Segment Open
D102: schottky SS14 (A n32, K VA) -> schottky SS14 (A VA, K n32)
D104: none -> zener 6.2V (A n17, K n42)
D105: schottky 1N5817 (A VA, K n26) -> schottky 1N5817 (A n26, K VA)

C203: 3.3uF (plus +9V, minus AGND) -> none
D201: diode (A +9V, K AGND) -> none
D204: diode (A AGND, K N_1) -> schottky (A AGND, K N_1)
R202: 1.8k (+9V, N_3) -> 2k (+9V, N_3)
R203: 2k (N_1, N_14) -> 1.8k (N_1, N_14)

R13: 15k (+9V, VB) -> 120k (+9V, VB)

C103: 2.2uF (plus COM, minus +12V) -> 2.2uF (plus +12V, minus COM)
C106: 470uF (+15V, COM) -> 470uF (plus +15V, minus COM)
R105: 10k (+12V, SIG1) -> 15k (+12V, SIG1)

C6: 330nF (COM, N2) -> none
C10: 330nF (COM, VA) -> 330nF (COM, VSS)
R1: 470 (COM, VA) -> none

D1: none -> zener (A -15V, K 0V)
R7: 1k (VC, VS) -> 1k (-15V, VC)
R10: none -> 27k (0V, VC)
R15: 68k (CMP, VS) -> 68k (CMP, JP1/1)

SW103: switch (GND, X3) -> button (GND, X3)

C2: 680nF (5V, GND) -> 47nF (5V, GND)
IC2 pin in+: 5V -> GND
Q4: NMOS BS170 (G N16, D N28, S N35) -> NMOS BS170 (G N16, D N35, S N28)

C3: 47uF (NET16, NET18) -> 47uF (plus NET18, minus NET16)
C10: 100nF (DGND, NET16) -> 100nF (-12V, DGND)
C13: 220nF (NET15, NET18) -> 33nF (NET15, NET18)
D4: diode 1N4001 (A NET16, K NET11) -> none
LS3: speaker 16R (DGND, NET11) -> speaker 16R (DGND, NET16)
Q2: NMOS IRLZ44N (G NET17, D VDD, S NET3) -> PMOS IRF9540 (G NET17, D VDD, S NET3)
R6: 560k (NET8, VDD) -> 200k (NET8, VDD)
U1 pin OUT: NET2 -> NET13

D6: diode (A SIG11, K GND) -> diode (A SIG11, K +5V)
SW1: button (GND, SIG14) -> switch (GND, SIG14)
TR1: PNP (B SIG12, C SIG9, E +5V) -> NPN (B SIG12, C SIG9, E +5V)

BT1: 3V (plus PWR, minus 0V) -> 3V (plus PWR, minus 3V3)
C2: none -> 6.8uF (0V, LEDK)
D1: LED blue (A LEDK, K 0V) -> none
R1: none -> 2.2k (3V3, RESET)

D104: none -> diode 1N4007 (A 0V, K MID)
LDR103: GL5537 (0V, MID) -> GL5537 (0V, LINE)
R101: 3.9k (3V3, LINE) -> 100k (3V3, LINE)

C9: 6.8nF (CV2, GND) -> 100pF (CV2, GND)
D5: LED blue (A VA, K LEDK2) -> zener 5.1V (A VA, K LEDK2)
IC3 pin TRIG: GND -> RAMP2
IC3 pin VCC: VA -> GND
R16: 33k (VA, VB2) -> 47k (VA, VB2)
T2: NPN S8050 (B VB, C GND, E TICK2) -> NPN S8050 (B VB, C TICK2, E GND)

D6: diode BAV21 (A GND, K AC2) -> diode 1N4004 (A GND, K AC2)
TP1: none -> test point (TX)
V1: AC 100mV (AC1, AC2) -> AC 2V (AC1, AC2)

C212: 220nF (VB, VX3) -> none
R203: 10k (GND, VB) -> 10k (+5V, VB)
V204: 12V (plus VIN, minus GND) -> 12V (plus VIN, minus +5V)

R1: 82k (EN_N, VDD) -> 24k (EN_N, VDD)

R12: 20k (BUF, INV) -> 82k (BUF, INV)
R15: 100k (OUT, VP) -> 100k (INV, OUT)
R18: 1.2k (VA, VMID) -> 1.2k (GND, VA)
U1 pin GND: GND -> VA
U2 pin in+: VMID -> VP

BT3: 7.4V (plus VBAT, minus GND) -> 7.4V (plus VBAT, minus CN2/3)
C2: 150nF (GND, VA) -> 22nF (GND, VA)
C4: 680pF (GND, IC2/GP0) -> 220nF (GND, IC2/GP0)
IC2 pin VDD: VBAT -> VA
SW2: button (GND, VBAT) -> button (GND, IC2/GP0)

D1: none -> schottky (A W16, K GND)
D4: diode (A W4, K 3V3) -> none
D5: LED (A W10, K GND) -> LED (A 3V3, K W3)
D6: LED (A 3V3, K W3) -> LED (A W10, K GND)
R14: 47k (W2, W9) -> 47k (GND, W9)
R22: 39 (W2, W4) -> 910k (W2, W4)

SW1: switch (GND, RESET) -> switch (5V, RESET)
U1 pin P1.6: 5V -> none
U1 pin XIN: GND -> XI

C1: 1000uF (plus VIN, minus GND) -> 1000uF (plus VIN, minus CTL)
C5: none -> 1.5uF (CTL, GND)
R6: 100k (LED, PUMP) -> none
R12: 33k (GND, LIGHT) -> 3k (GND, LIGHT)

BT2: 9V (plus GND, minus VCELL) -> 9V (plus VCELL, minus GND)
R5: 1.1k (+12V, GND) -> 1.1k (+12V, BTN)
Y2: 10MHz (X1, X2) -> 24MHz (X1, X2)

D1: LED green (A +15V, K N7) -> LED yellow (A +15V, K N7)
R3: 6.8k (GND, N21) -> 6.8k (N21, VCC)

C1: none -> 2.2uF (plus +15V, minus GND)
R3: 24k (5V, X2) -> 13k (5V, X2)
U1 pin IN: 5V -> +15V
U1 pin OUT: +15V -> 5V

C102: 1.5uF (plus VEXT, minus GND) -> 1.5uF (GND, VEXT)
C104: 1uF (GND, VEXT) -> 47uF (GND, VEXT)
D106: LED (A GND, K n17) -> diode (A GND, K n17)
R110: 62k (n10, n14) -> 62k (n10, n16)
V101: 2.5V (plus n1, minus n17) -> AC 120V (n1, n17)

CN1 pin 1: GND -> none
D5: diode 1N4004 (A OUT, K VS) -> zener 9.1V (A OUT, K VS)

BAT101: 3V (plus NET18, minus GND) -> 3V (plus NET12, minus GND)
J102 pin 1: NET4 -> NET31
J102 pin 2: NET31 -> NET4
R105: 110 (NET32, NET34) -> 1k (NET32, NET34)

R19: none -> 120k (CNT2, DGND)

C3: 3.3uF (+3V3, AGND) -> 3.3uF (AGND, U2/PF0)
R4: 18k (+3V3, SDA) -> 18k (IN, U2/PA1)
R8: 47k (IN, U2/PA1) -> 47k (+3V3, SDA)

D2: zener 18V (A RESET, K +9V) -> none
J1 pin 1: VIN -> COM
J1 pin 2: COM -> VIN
Segment Closed
Problem description =
Among the entries above, copy exactly only the lines starting with the one containing "R15: 68k (CMP, VS) -> 68k (CMP, JP1/1)" and going through the one containing "Q4: NMOS BS170", both ends included.

Exercise solution =
R15: 68k (CMP, VS) -> 68k (CMP, JP1/1)

SW103: switch (GND, X3) -> button (GND, X3)

C2: 680nF (5V, GND) -> 47nF (5V, GND)
IC2 pin in+: 5V -> GND
Q4: NMOS BS170 (G N16, D N28, S N35) -> NMOS BS170 (G N16, D N35, S N28)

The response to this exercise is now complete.